Start of Data for processing

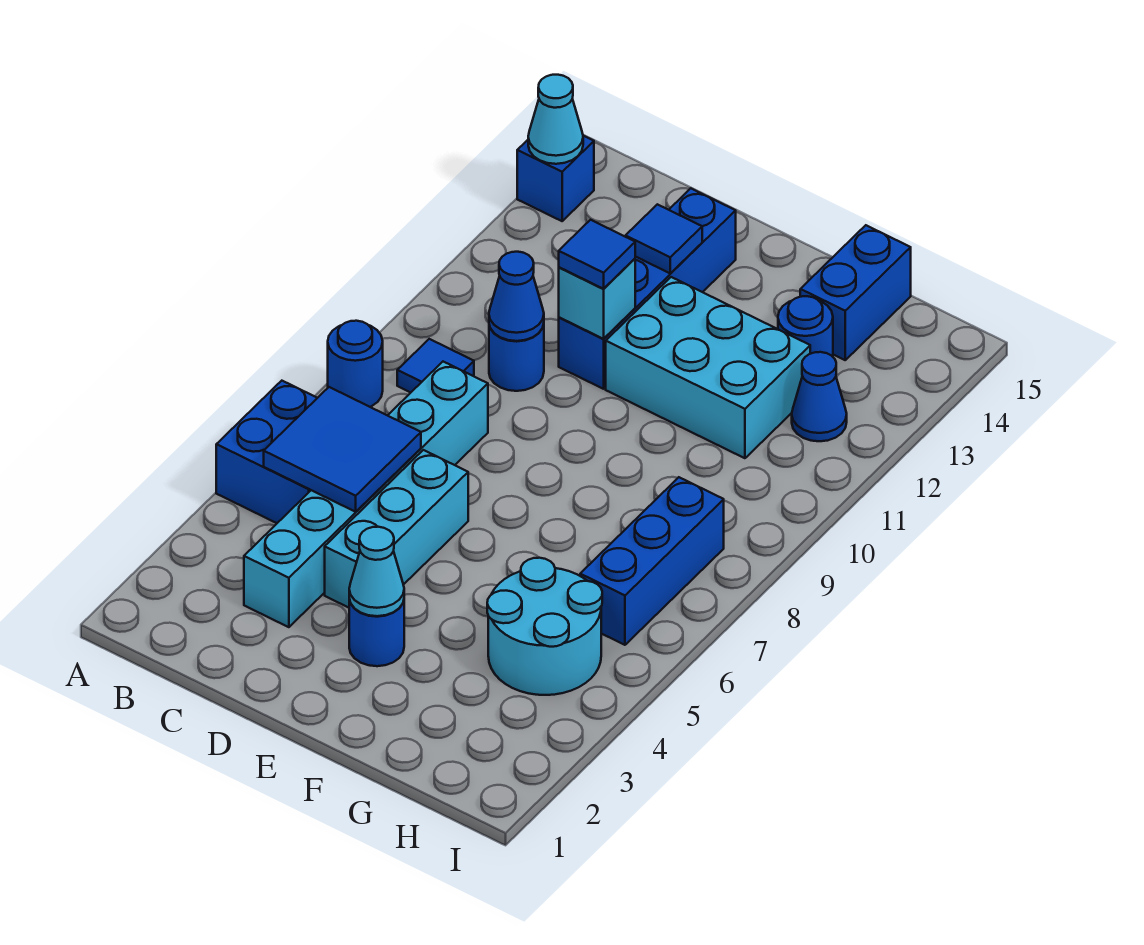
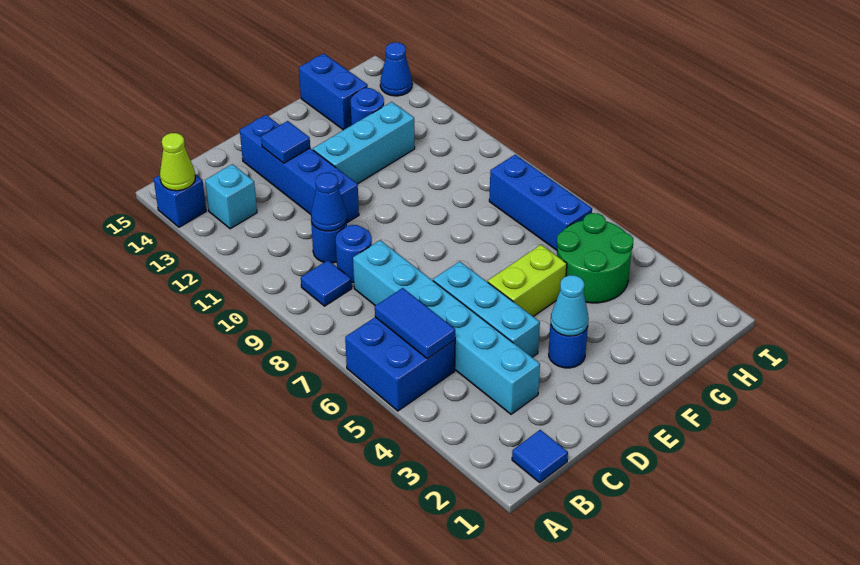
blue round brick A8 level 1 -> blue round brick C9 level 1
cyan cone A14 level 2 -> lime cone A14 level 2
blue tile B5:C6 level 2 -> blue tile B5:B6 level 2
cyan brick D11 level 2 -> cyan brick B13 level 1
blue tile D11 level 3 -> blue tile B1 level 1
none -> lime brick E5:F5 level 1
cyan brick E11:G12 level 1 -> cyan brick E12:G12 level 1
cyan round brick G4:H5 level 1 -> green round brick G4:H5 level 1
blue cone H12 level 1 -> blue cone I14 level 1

End of Data for processing

■ **Your objective**
Write out the records above exactly as they appear, leaving out any pictures.

■ **Response to the task**
blue round brick A8 level 1 -> blue round brick C9 level 1
cyan cone A14 level 2 -> lime cone A14 level 2
blue tile B5:C6 level 2 -> blue tile B5:B6 level 2
cyan brick D11 level 2 -> cyan brick B13 level 1
blue tile D11 level 3 -> blue tile B1 level 1
none -> lime brick E5:F5 level 1
cyan brick E11:G12 level 1 -> cyan brick E12:G12 level 1
cyan round brick G4:H5 level 1 -> green round brick G4:H5 level 1
blue cone H12 level 1 -> blue cone I14 level 1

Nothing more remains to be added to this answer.